* ABOUT THIS EXERCISE:
Using the records below, repeat exactly the lines from the one holding "to <882, 400>" through the one holding "to <738, 482>", both ends included, and no others.
--- EXERCISE MATERIAL ---
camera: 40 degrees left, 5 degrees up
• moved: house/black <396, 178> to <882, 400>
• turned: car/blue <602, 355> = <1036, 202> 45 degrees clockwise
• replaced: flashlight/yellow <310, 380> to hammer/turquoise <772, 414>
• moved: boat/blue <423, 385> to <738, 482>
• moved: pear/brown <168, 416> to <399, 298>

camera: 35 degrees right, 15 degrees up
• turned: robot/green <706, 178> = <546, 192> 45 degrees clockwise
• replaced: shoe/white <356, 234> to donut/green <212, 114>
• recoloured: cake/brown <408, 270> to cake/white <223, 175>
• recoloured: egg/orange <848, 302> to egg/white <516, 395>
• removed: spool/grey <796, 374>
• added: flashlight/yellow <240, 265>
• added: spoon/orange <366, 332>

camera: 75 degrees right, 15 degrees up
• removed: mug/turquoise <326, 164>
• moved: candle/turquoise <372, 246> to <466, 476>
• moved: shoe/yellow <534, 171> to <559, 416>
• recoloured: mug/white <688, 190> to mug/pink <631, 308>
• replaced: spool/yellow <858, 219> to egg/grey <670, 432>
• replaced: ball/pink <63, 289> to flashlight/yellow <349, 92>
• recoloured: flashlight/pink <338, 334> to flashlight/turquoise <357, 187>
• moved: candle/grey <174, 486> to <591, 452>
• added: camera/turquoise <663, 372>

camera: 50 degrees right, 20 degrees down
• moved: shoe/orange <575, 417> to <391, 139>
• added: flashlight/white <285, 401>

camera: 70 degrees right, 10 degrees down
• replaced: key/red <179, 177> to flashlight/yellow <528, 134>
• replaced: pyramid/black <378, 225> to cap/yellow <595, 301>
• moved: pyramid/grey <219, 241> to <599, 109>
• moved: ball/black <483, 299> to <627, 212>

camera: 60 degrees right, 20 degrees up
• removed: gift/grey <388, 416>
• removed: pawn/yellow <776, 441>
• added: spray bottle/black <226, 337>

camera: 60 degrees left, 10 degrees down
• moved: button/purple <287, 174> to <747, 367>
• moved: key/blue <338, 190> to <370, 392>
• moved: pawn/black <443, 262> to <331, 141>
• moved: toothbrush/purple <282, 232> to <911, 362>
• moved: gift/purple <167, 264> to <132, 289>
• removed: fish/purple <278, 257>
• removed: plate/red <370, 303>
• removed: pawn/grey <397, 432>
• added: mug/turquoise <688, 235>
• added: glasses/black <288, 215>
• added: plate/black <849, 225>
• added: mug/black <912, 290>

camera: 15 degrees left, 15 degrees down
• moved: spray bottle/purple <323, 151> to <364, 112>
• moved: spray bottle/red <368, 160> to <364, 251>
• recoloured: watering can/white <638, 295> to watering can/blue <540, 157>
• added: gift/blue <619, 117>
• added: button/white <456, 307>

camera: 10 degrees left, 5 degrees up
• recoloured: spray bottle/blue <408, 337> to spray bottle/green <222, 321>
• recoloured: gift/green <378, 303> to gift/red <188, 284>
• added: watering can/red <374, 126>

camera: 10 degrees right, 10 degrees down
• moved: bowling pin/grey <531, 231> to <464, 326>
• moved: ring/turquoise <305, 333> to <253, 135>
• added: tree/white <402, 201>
---
* RESPONSE FOR THIS EXERCISE:
• moved: house/black <396, 178> to <882, 400>
• turned: car/blue <602, 355> = <1036, 202> 45 degrees clockwise
• replaced: flashlight/yellow <310, 380> to hammer/turquoise <772, 414>
• moved: boat/blue <423, 385> to <738, 482>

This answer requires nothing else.